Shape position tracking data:
[Start of Attachment]
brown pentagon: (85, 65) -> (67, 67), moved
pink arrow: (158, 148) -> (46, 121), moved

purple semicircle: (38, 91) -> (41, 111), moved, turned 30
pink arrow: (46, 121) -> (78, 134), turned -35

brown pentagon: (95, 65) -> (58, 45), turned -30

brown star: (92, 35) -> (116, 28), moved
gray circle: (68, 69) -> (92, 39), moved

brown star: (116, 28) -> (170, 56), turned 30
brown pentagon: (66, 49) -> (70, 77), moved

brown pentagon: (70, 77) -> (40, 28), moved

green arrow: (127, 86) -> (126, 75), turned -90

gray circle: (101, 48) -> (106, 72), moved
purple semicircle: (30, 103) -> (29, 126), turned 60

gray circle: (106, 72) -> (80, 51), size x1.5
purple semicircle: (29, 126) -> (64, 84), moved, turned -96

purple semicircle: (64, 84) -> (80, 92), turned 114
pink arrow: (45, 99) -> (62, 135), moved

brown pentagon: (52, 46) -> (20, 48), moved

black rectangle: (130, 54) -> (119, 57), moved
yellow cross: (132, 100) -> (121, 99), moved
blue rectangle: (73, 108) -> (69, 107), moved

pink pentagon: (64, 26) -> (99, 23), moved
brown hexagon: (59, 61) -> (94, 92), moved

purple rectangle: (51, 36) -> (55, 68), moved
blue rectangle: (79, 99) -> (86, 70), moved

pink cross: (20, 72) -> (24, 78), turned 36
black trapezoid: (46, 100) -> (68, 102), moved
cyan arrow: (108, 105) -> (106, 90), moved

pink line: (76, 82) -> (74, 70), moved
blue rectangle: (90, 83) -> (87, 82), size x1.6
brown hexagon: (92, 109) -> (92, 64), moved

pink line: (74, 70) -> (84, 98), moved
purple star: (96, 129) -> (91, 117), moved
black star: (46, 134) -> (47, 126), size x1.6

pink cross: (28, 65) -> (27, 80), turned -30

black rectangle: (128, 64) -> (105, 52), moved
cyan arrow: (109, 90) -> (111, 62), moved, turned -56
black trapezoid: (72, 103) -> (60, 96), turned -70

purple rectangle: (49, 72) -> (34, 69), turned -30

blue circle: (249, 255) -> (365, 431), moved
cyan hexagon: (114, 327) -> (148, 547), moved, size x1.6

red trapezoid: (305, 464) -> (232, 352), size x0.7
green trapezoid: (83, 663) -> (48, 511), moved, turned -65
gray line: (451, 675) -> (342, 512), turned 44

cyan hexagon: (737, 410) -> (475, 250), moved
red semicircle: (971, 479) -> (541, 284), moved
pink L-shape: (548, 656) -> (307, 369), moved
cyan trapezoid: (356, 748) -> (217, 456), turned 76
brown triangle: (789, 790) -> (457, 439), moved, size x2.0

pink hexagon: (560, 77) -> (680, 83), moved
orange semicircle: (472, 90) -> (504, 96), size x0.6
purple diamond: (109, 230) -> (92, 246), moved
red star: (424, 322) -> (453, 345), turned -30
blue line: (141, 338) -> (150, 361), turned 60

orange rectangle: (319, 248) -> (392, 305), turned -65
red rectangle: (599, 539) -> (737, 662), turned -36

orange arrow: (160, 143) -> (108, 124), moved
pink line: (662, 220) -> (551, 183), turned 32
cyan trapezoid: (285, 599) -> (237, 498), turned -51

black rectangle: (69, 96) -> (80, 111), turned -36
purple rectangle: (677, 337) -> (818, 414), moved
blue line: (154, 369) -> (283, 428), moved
[End of Attachment]
• _WHAT THIS TASK INVOLVES_:
Final part of the records: return the line that contains "purple diamond: (109, 230)" and every line after it, exactly, with no other lines added.

• _YOUR SOLUTION_:
purple diamond: (109, 230) -> (92, 246), moved
red star: (424, 322) -> (453, 345), turned -30
blue line: (141, 338) -> (150, 361), turned 60

orange rectangle: (319, 248) -> (392, 305), turned -65
red rectangle: (599, 539) -> (737, 662), turned -36

orange arrow: (160, 143) -> (108, 124), moved
pink line: (662, 220) -> (551, 183), turned 32
cyan trapezoid: (285, 599) -> (237, 498), turned -51

black rectangle: (69, 96) -> (80, 111), turned -36
purple rectangle: (677, 337) -> (818, 414), moved
blue line: (154, 369) -> (283, 428), moved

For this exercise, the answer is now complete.